▸ **PROVIDED MATERIAL**
((

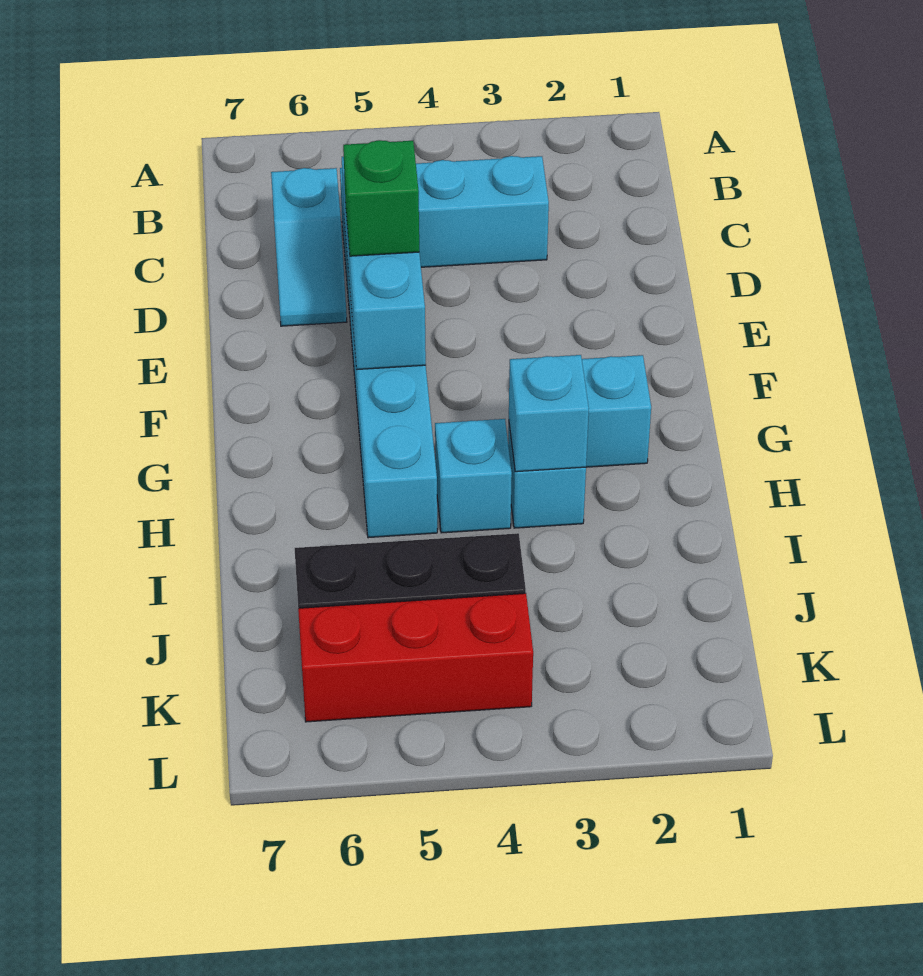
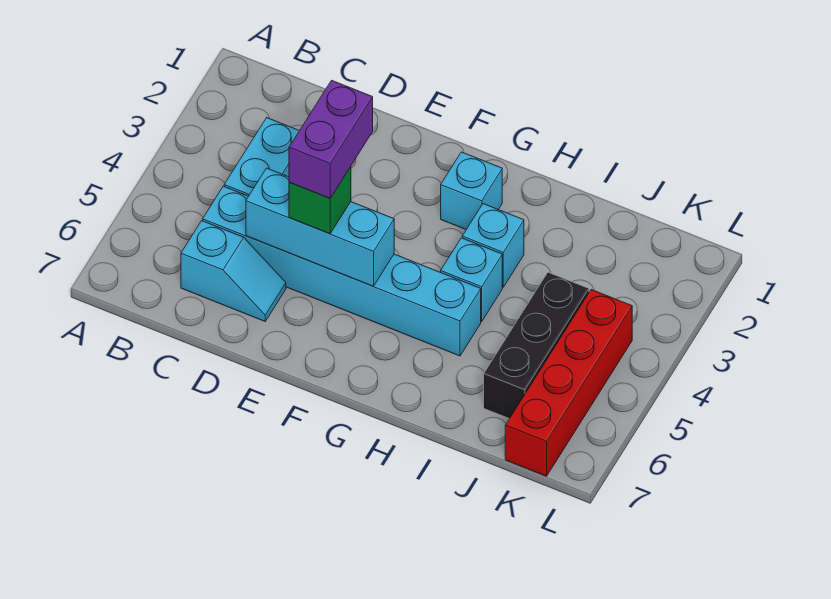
none -> purple brick E4:E5 level 4
cyan brick H3 level 2 -> none
red brick K4:K6 level 1 -> red brick K4:K7 level 1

))

▸ **EXERCISE DESCRIPTION**
Find and copy each line of the listing above that holds the word "none".

▸ **OUTPUT**
none -> purple brick E4:E5 level 4
cyan brick H3 level 2 -> none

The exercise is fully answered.